Requirement - Starting at the top of the entries below, write out each line up to and including the one containing "plant: (148, 284)". Leave the pictures out.

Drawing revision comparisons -
# # # #
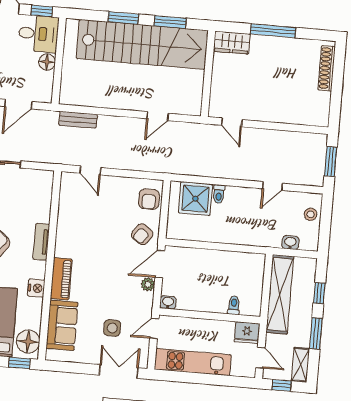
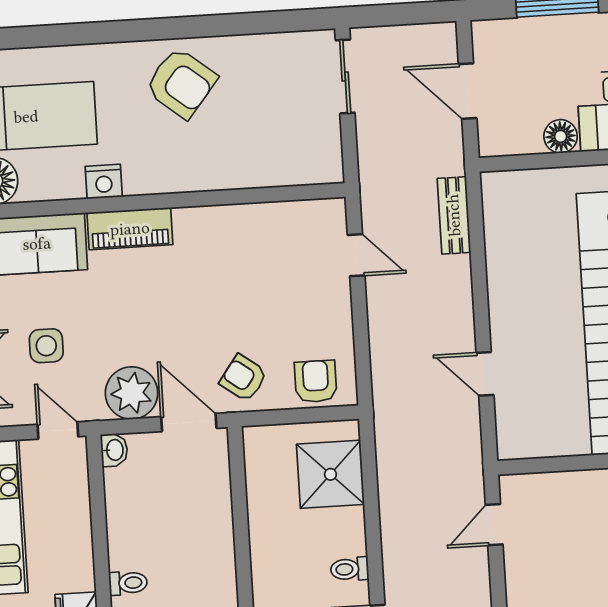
door: (90, 170) -> (356, 255), swing flipped
toilet: (219, 194) -> (350, 569), moved
armchair: (149, 199) -> (316, 381), turned 90
tv unit: (41, 242) -> (198, 178), removed
plant: (148, 284) -> (132, 393), width x1.87, depth x1.87

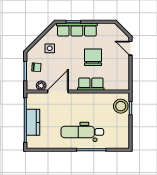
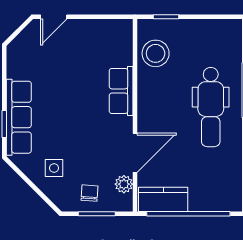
chair: (93, 57) -> (71, 87), removed
door: (58, 92) -> (135, 153), swing flipped
stool: (121, 106) -> (156, 53), moved
kitchen counter: (33, 122) -> (163, 199), moved

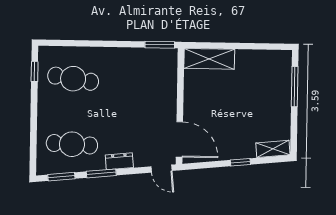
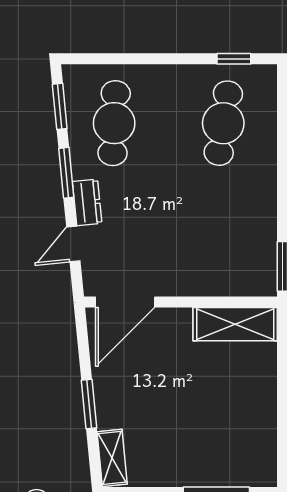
shelving: (209, 59) -> (235, 324), moved, turned 90
window: (240, 162) -> (89, 404), width x1.50
door: (162, 169) -> (73, 244), moved

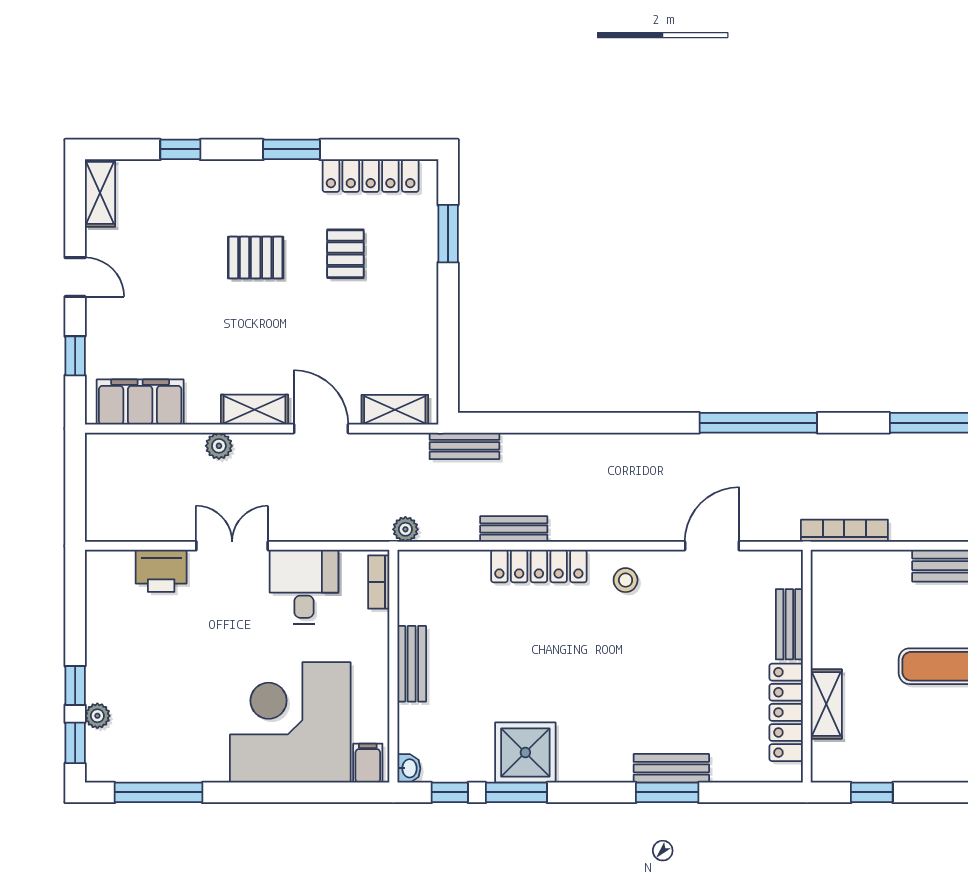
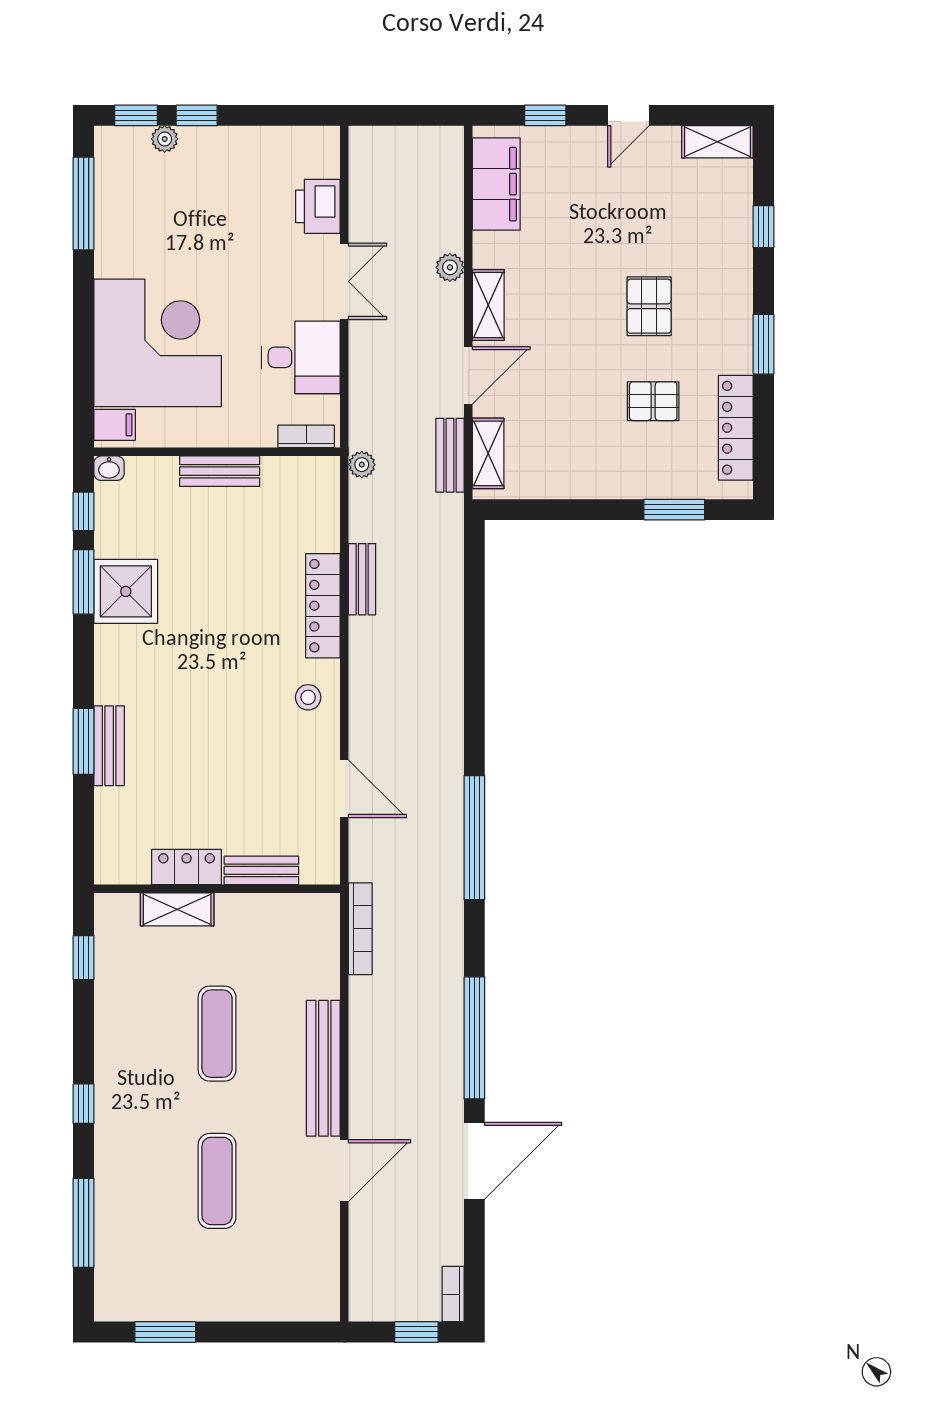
bench: (464, 446) -> (450, 455), moved
locker: (786, 712) -> (187, 867), width x0.66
# # # #
Answer below -
door: (90, 170) -> (356, 255), swing flipped
toilet: (219, 194) -> (350, 569), moved
armchair: (149, 199) -> (316, 381), turned 90
tv unit: (41, 242) -> (198, 178), removed
plant: (148, 284) -> (132, 393), width x1.87, depth x1.87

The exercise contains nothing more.